─── Data ───

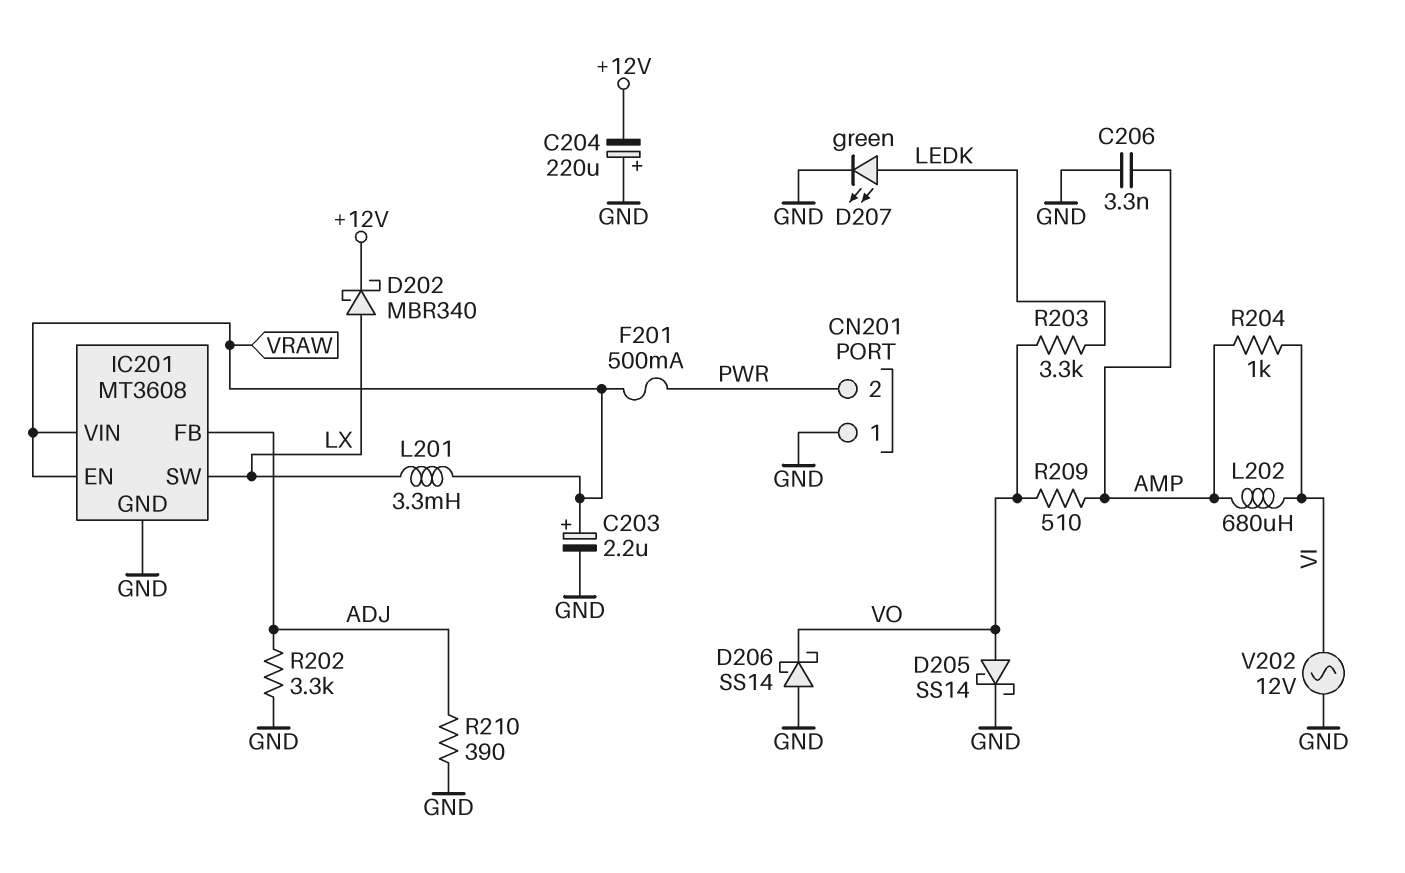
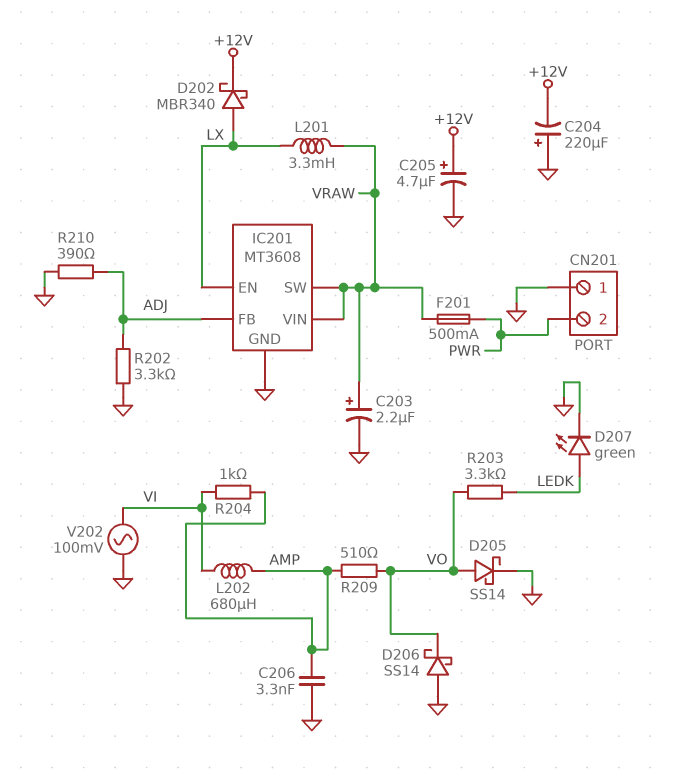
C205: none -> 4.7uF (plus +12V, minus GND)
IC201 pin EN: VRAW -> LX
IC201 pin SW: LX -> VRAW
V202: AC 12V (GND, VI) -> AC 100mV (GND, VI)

───
─── Data ───

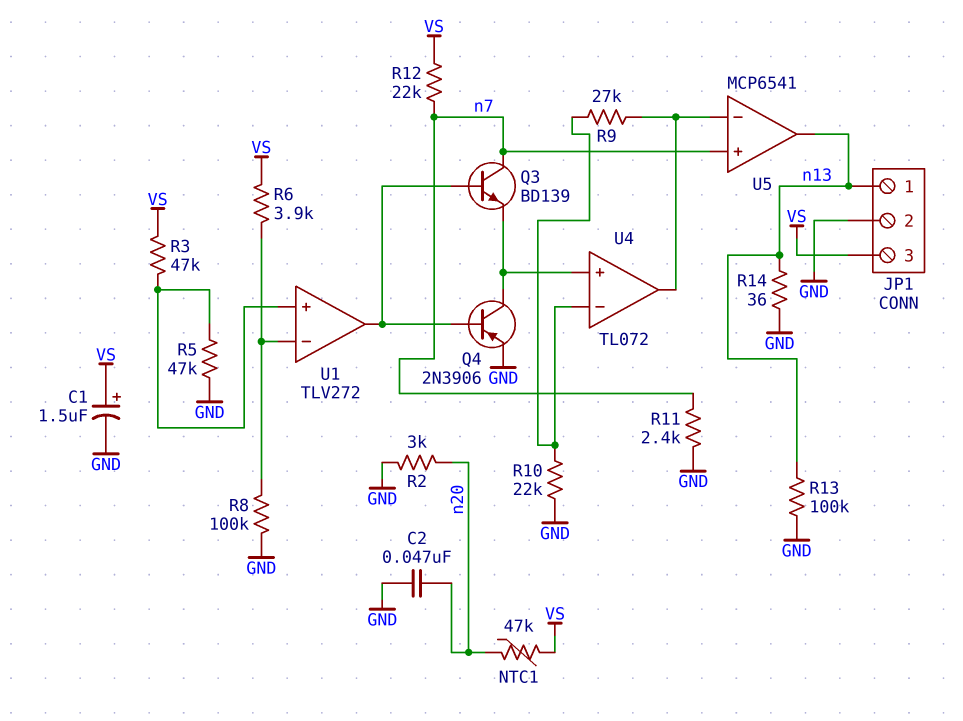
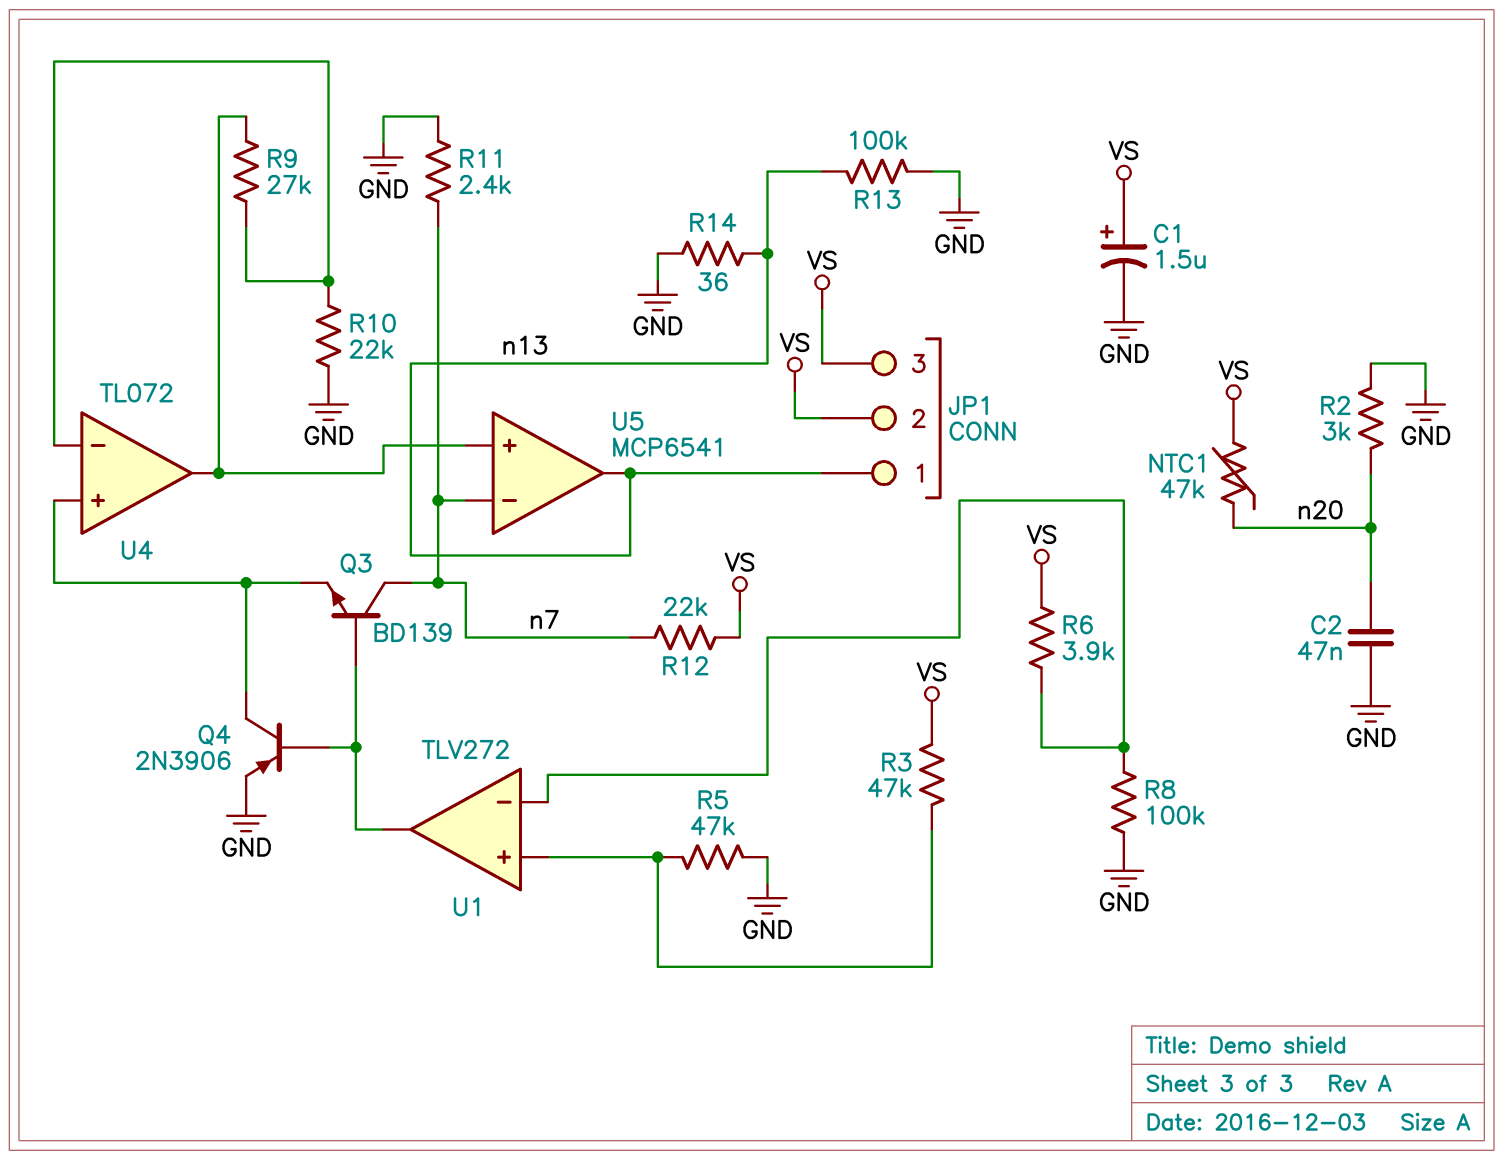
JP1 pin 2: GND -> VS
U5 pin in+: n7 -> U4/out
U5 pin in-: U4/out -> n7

───

▸ **Exercise brief**
With "VRAW" as the string to match, show every line of the entries above that has it.

▸ **Your response**
IC201 pin EN: VRAW -> LX
IC201 pin SW: LX -> VRAW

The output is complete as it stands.